### PROBLEM
Among the entries that follow, the required portion opens with the line containing "none -> purple brick H3:I3 level 1" and closes with the line containing "none -> tan brick F3 level 1". Give that portion again exactly, and nothing else.

START EXCERPTED RECORDS

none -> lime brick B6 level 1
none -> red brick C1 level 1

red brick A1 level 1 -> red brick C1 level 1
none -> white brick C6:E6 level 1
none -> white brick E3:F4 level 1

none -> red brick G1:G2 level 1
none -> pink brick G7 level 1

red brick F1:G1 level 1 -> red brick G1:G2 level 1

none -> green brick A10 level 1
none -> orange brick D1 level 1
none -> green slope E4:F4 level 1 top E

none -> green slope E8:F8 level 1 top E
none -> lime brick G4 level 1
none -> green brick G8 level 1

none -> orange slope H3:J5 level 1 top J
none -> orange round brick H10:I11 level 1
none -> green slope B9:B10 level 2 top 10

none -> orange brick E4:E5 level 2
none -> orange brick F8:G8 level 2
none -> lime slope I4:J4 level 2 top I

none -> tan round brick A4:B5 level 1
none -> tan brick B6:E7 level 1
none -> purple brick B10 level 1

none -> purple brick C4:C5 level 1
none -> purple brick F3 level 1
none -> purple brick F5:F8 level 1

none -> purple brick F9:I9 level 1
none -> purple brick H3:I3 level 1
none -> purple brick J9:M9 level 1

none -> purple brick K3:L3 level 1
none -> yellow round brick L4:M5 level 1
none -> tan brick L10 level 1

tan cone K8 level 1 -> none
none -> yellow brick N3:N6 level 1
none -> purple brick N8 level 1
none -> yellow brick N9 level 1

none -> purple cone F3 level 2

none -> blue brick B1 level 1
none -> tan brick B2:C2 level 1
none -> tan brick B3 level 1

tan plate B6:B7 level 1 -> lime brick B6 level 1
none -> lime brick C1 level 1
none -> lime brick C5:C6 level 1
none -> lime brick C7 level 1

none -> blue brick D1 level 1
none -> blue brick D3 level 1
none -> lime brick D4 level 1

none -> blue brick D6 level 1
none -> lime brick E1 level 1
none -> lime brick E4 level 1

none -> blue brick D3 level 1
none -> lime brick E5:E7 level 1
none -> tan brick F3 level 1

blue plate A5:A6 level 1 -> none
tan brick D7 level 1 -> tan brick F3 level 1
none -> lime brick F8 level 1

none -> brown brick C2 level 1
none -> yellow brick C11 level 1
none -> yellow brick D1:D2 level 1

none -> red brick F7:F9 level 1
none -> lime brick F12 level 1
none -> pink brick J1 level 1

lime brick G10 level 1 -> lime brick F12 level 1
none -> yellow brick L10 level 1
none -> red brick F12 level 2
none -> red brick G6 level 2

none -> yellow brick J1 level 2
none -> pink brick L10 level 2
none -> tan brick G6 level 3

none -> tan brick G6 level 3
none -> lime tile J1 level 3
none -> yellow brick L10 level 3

END EXCERPTED RECORDS

### ANSWER BELOW
none -> purple brick H3:I3 level 1
none -> purple brick J9:M9 level 1

none -> purple brick K3:L3 level 1
none -> yellow round brick L4:M5 level 1
none -> tan brick L10 level 1

tan cone K8 level 1 -> none
none -> yellow brick N3:N6 level 1
none -> purple brick N8 level 1
none -> yellow brick N9 level 1

none -> purple cone F3 level 2

none -> blue brick B1 level 1
none -> tan brick B2:C2 level 1
none -> tan brick B3 level 1

tan plate B6:B7 level 1 -> lime brick B6 level 1
none -> lime brick C1 level 1
none -> lime brick C5:C6 level 1
none -> lime brick C7 level 1

none -> blue brick D1 level 1
none -> blue brick D3 level 1
none -> lime brick D4 level 1

none -> blue brick D6 level 1
none -> lime brick E1 level 1
none -> lime brick E4 level 1

none -> blue brick D3 level 1
none -> lime brick E5:E7 level 1
none -> tan brick F3 level 1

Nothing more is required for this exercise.